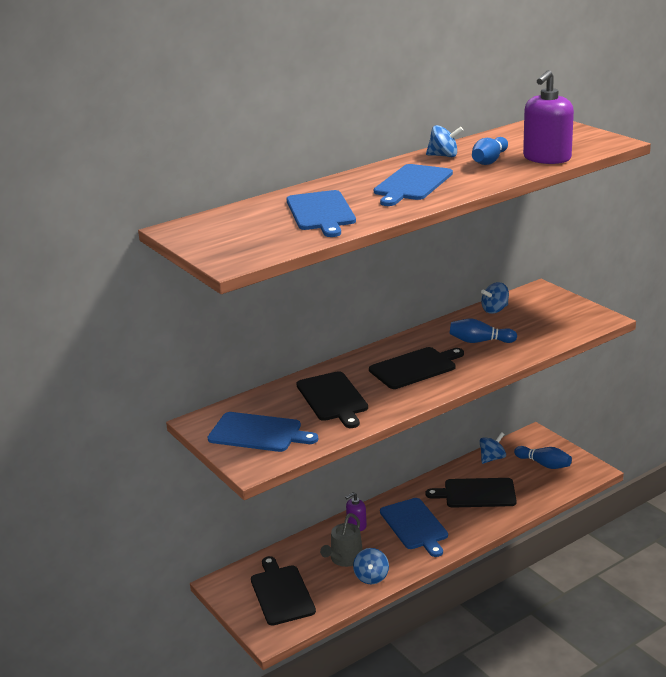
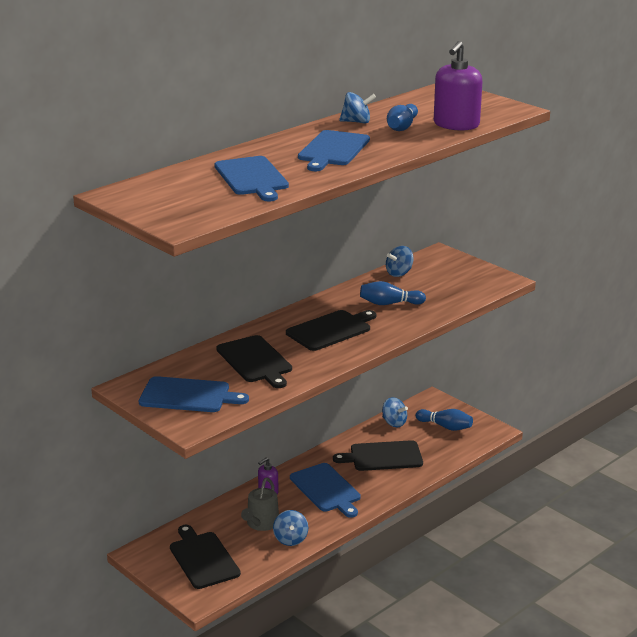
camera: 10 degrees left, 0 degrees up
(492, 458) = (394, 423): blue spinning top -> blue spinning top turned 90 degrees clockwise

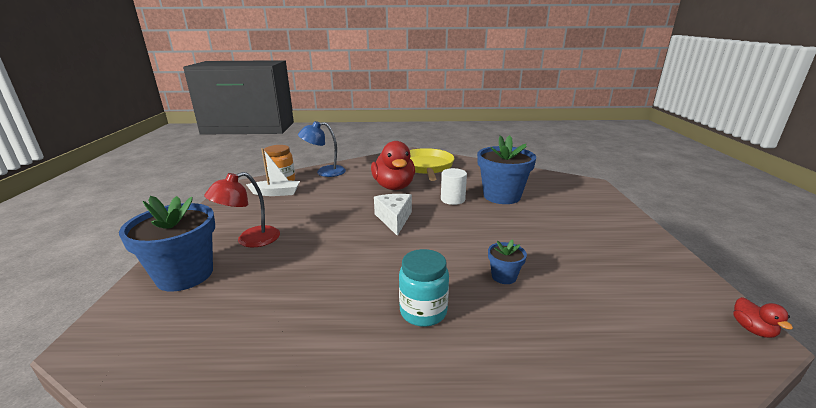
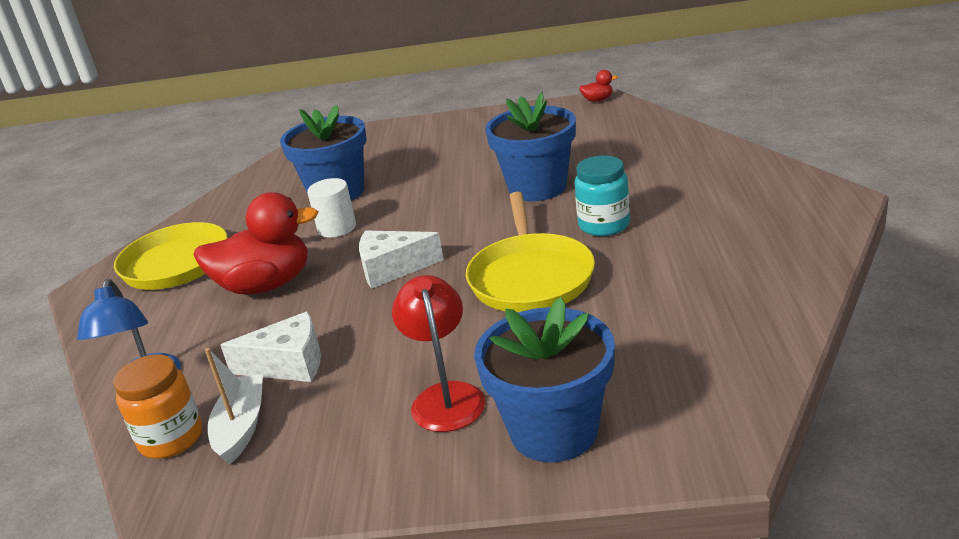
camera: 85 degrees left, 5 degrees up
(250, 240) = (445, 396): red lamp -> red lamp turned 150 degrees counterclockwise
(315, 198) = (289, 364): none -> white cheese
(355, 270) = (530, 277): none -> yellow pan
(504, 276) = (537, 187): blue flower pot -> blue flower pot, size x2.14

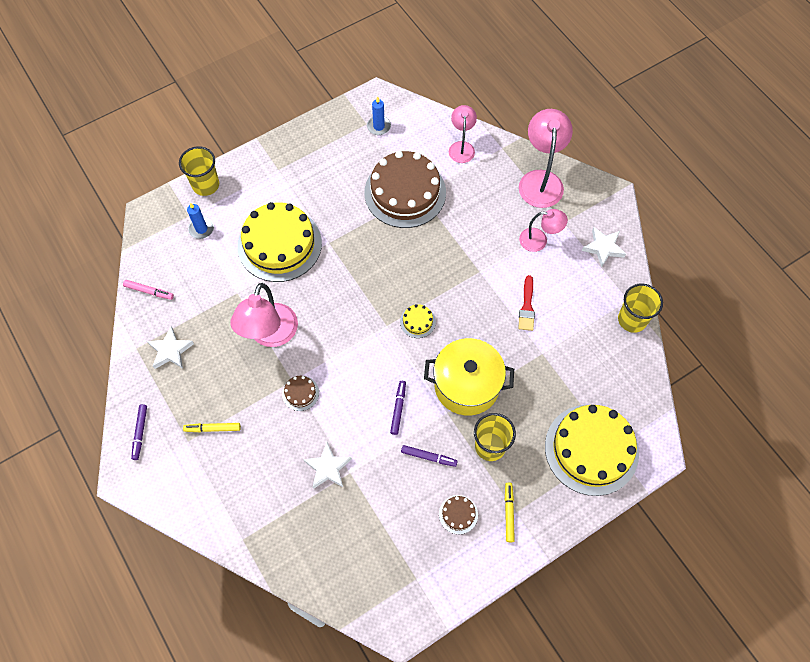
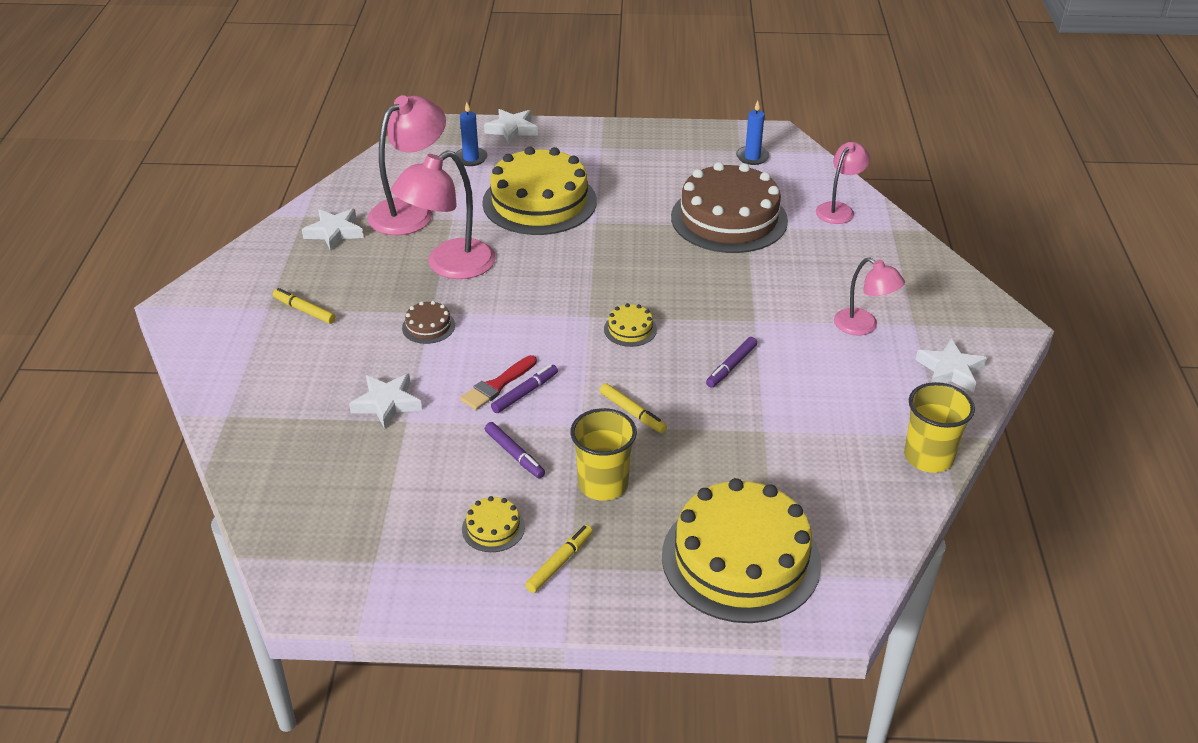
camera: 35 degrees right, 25 degrees down
(140, 433) = (231, 279): purple marker -> purple marker (731, 366)
(149, 291) = (366, 181): pink marker -> none
(206, 185) = (512, 129): yellow cup -> white star
(458, 514) = (493, 528): brown cake -> yellow cake
(466, 385) = (632, 413): yellow pot -> yellow marker
(527, 307) = (786, 378): red brush -> red brush (497, 385)
(540, 180) = (918, 275): pink lamp -> pink lamp (410, 211)

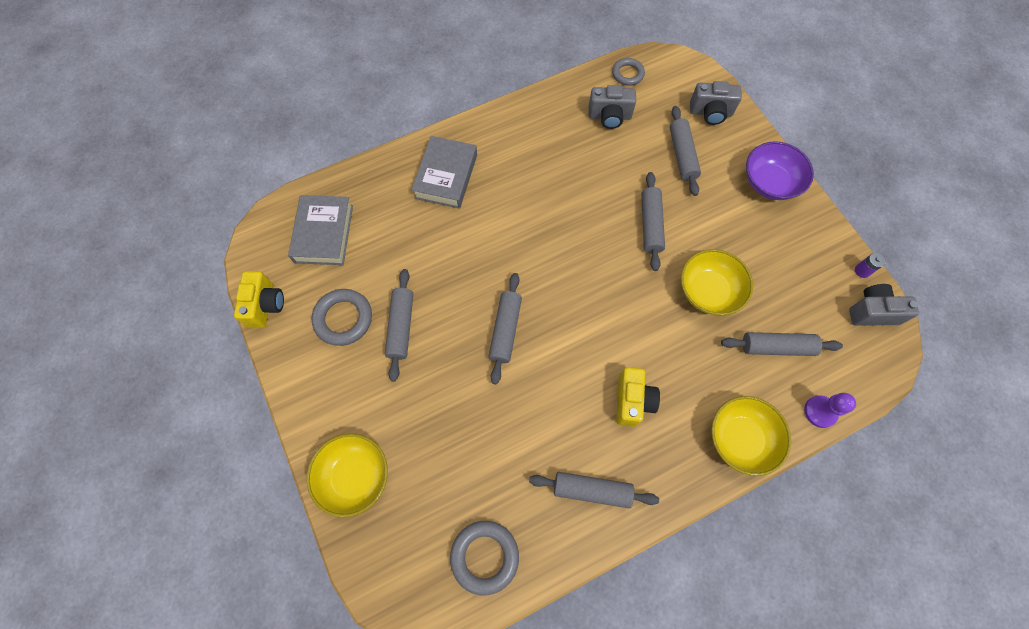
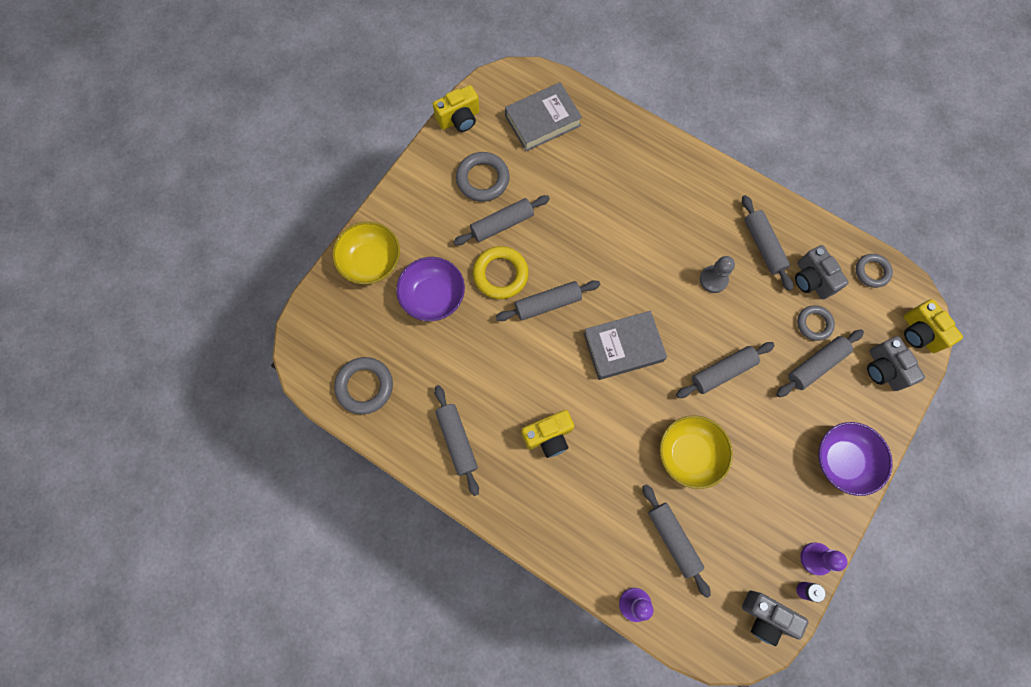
camera: 60 degrees right, 5 degrees up
(432, 433) = (433, 296): none -> purple bowl
(446, 176) = (655, 179): grey book -> grey book (623, 347)
(450, 356) = (500, 274): none -> yellow ring
(559, 132) = (763, 246): none -> grey rolling pin
(566, 185) = (713, 279): none -> grey pawn
(647, 136) = (814, 324): none -> grey ring
(694, 73) = (919, 333): none -> yellow camera
(740, 439) = (569, 543): yellow bowl -> none
(840, 247) = (816, 558): none -> purple pawn
(872, 312) = (765, 617): grey camera -> grey camera turned 150 degrees clockwise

■ **Work instruction**:
Restate, line by line and word for word, everything from the top of the material through the line that contains "(540, 180) = (918, 275): pink". Leave pictures out.

■ **Result of this task**:
camera: 10 degrees left, 0 degrees up
(492, 458) = (394, 423): blue spinning top -> blue spinning top turned 90 degrees clockwise

camera: 85 degrees left, 5 degrees up
(250, 240) = (445, 396): red lamp -> red lamp turned 150 degrees counterclockwise
(315, 198) = (289, 364): none -> white cheese
(355, 270) = (530, 277): none -> yellow pan
(504, 276) = (537, 187): blue flower pot -> blue flower pot, size x2.14

camera: 35 degrees right, 25 degrees down
(140, 433) = (231, 279): purple marker -> purple marker (731, 366)
(149, 291) = (366, 181): pink marker -> none
(206, 185) = (512, 129): yellow cup -> white star
(458, 514) = (493, 528): brown cake -> yellow cake
(466, 385) = (632, 413): yellow pot -> yellow marker
(527, 307) = (786, 378): red brush -> red brush (497, 385)
(540, 180) = (918, 275): pink lamp -> pink lamp (410, 211)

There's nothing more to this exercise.